WHAT IS EXPECTED: Start to finish, write out the entries exactly, leaving the pictures aside.

[GIVEN RECORDS — start]

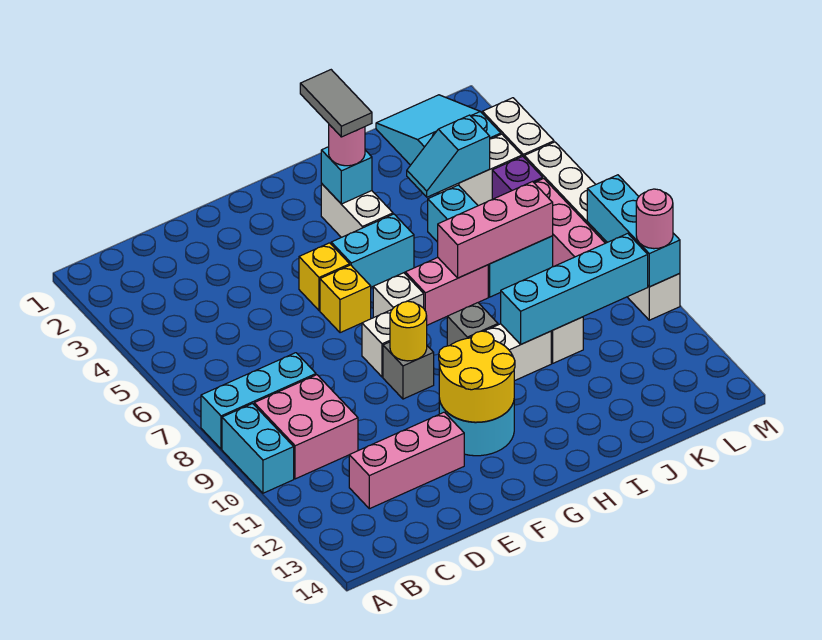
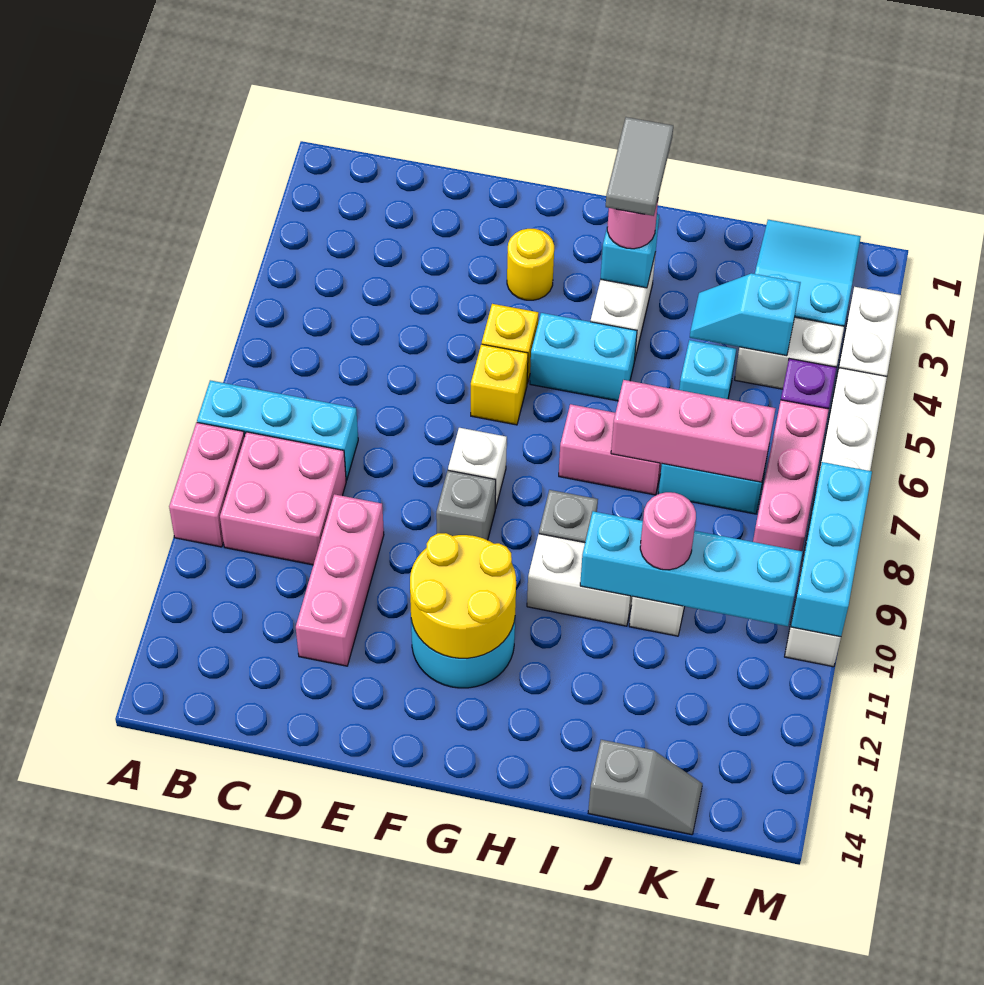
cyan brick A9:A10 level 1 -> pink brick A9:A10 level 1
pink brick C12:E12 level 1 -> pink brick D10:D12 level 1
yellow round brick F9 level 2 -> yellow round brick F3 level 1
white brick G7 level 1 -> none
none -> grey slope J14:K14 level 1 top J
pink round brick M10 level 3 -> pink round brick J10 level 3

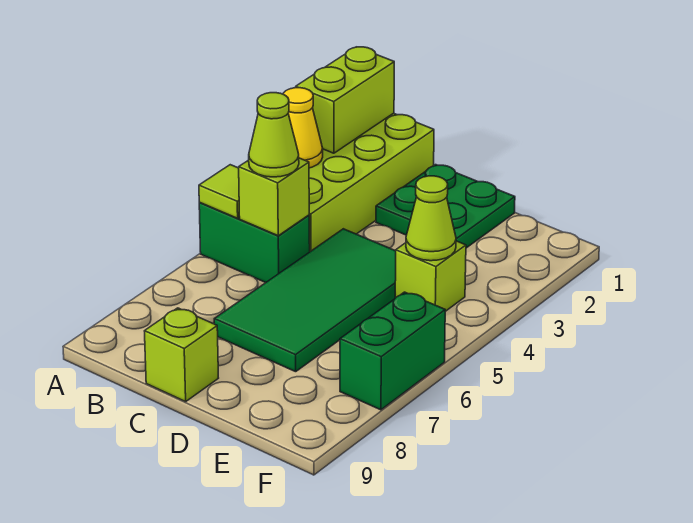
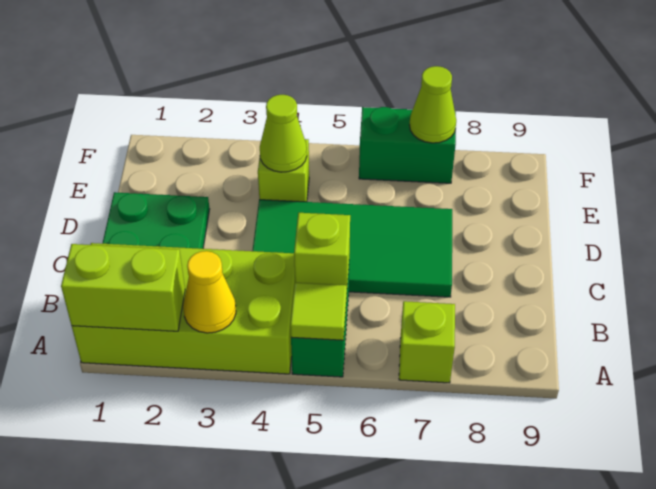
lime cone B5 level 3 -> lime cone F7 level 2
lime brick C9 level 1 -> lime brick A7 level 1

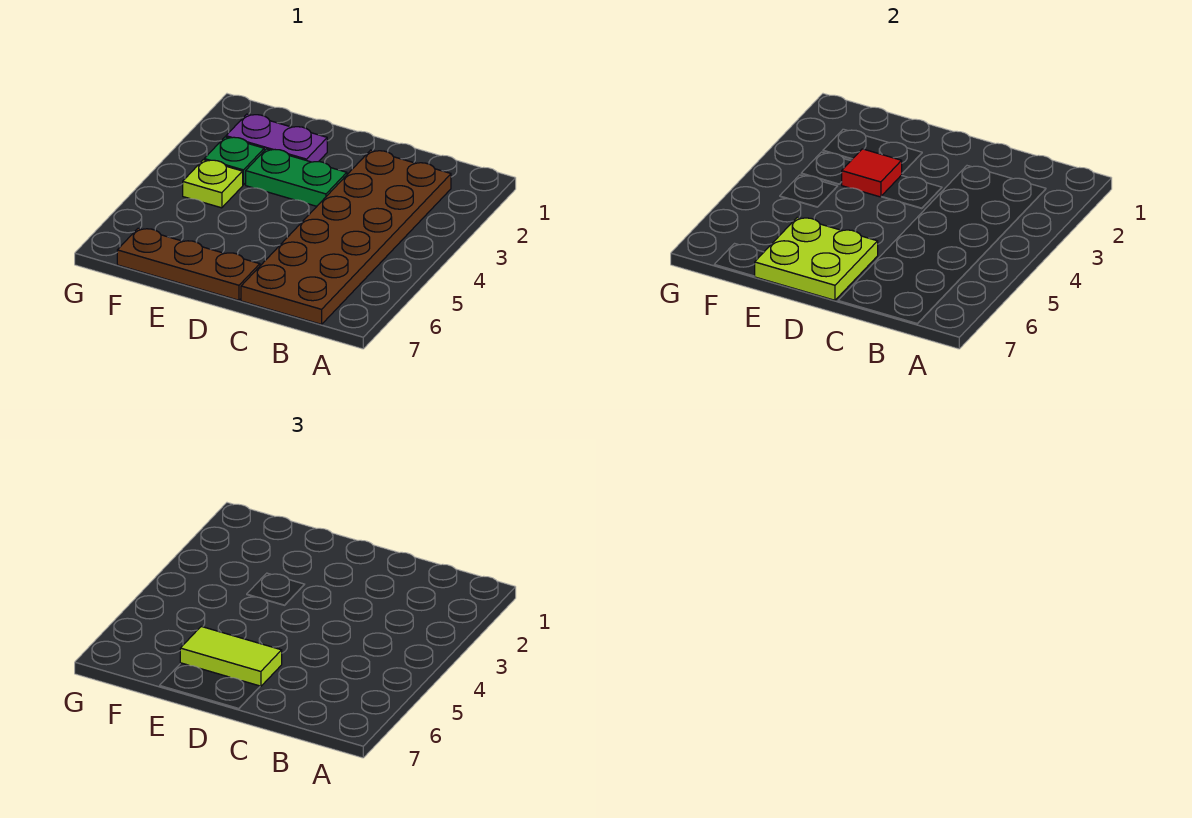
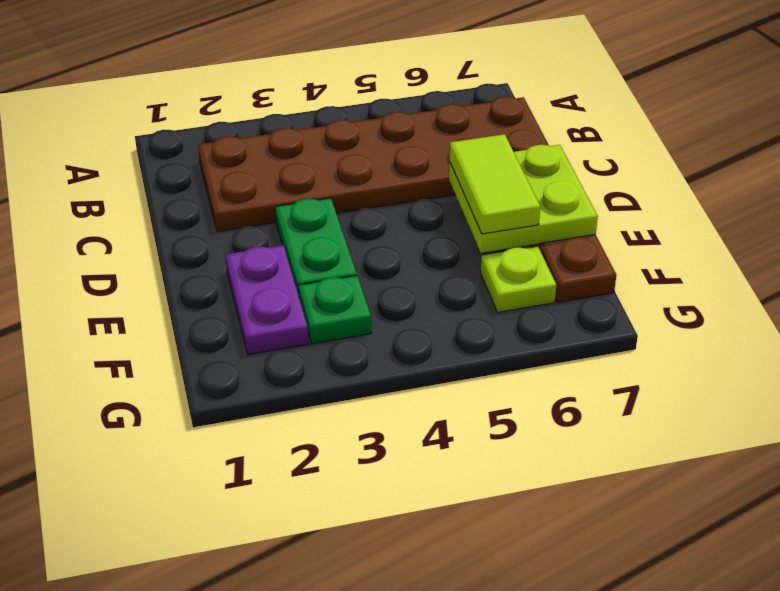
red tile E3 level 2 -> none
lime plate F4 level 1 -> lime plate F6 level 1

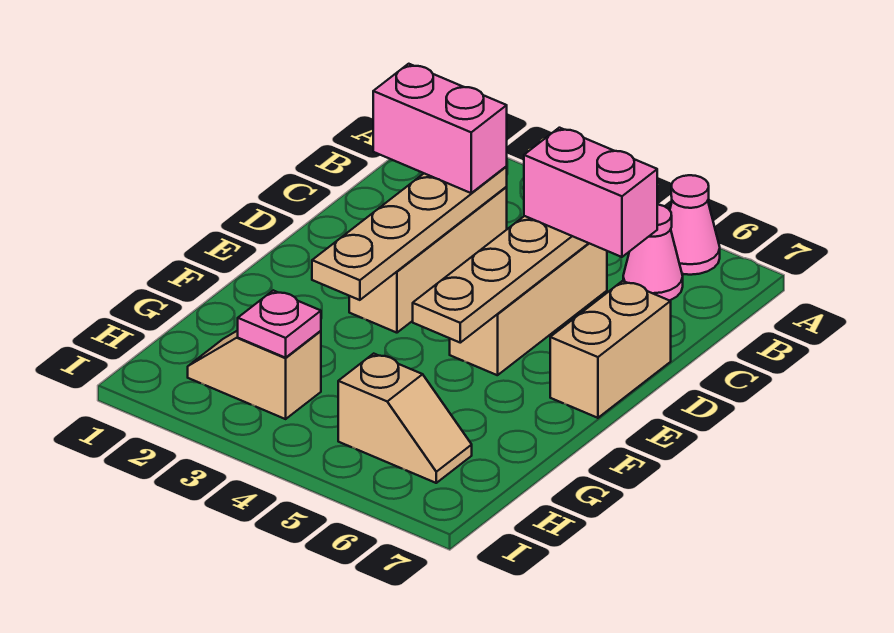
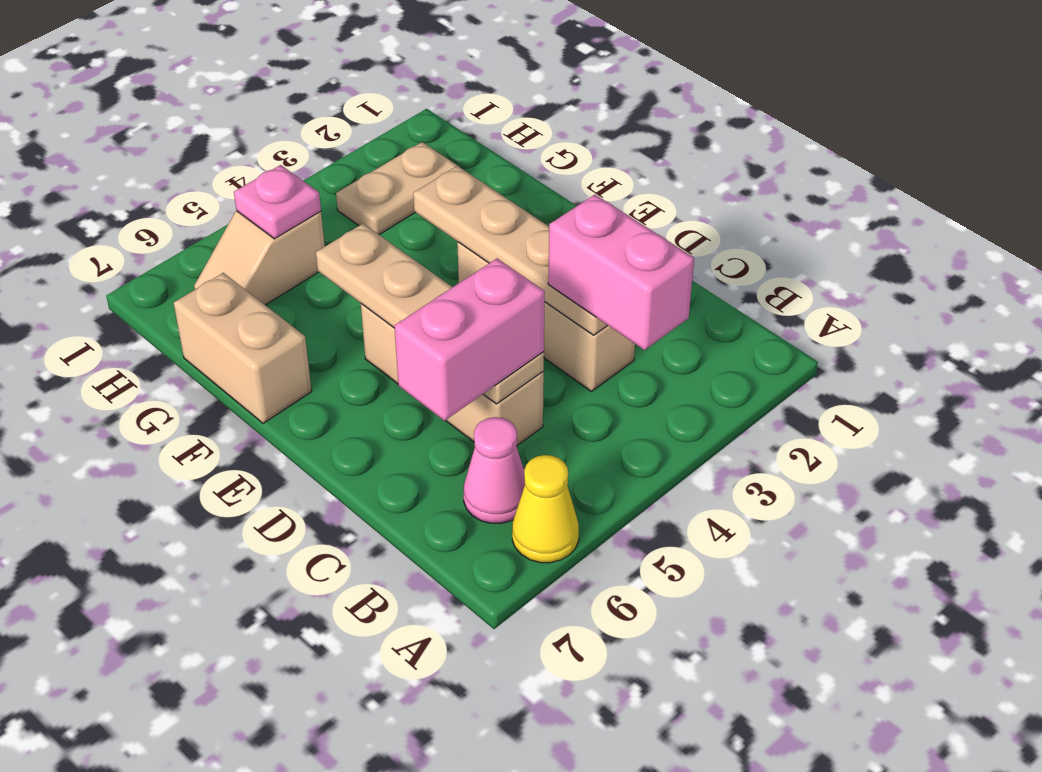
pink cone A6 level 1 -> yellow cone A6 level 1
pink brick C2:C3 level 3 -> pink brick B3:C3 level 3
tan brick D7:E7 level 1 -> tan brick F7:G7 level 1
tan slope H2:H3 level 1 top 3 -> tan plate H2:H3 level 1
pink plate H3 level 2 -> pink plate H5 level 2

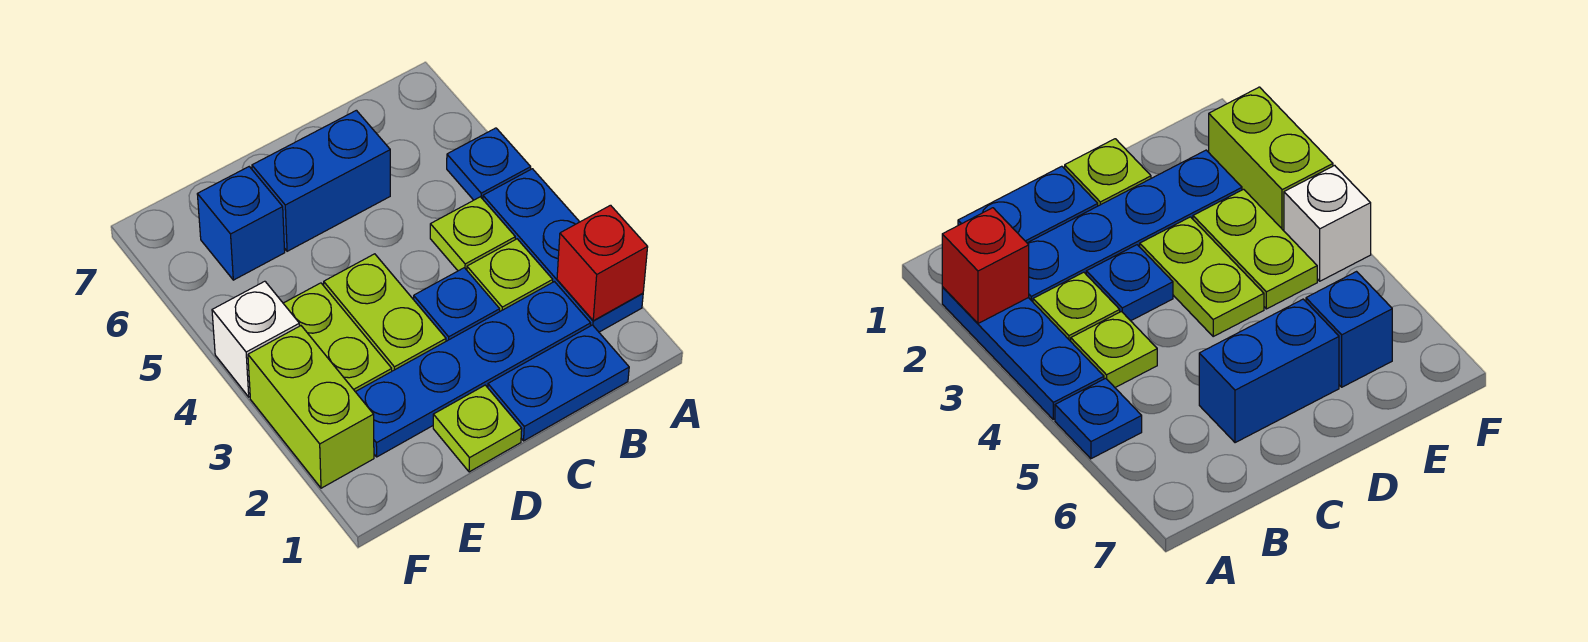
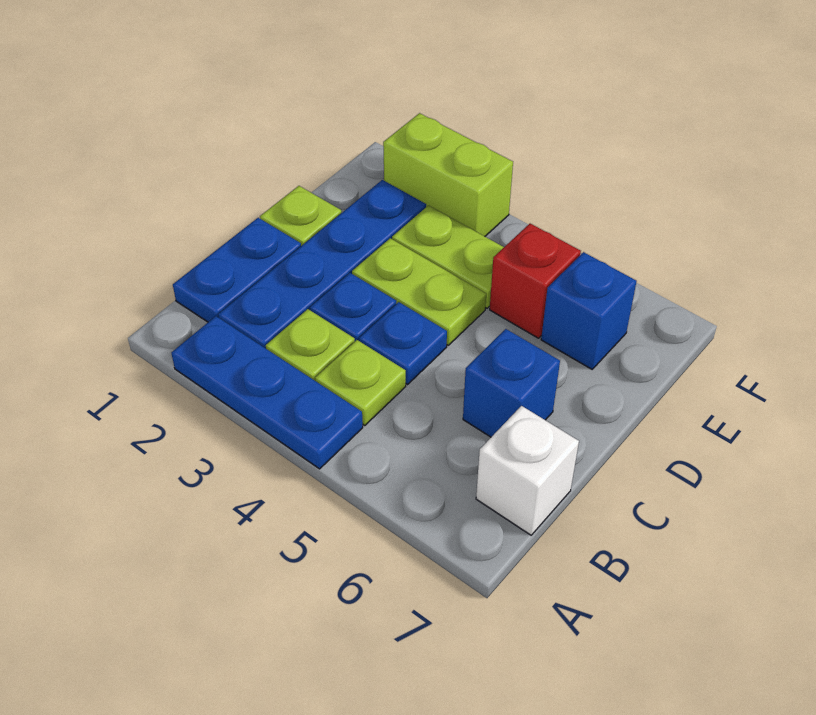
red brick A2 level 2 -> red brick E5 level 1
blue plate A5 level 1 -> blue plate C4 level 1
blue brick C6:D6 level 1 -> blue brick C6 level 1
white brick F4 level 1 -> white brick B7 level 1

[GIVEN RECORDS — finish]

RESULT:
cyan brick A9:A10 level 1 -> pink brick A9:A10 level 1
pink brick C12:E12 level 1 -> pink brick D10:D12 level 1
yellow round brick F9 level 2 -> yellow round brick F3 level 1
white brick G7 level 1 -> none
none -> grey slope J14:K14 level 1 top J
pink round brick M10 level 3 -> pink round brick J10 level 3

lime cone B5 level 3 -> lime cone F7 level 2
lime brick C9 level 1 -> lime brick A7 level 1

red tile E3 level 2 -> none
lime plate F4 level 1 -> lime plate F6 level 1

pink cone A6 level 1 -> yellow cone A6 level 1
pink brick C2:C3 level 3 -> pink brick B3:C3 level 3
tan brick D7:E7 level 1 -> tan brick F7:G7 level 1
tan slope H2:H3 level 1 top 3 -> tan plate H2:H3 level 1
pink plate H3 level 2 -> pink plate H5 level 2

red brick A2 level 2 -> red brick E5 level 1
blue plate A5 level 1 -> blue plate C4 level 1
blue brick C6:D6 level 1 -> blue brick C6 level 1
white brick F4 level 1 -> white brick B7 level 1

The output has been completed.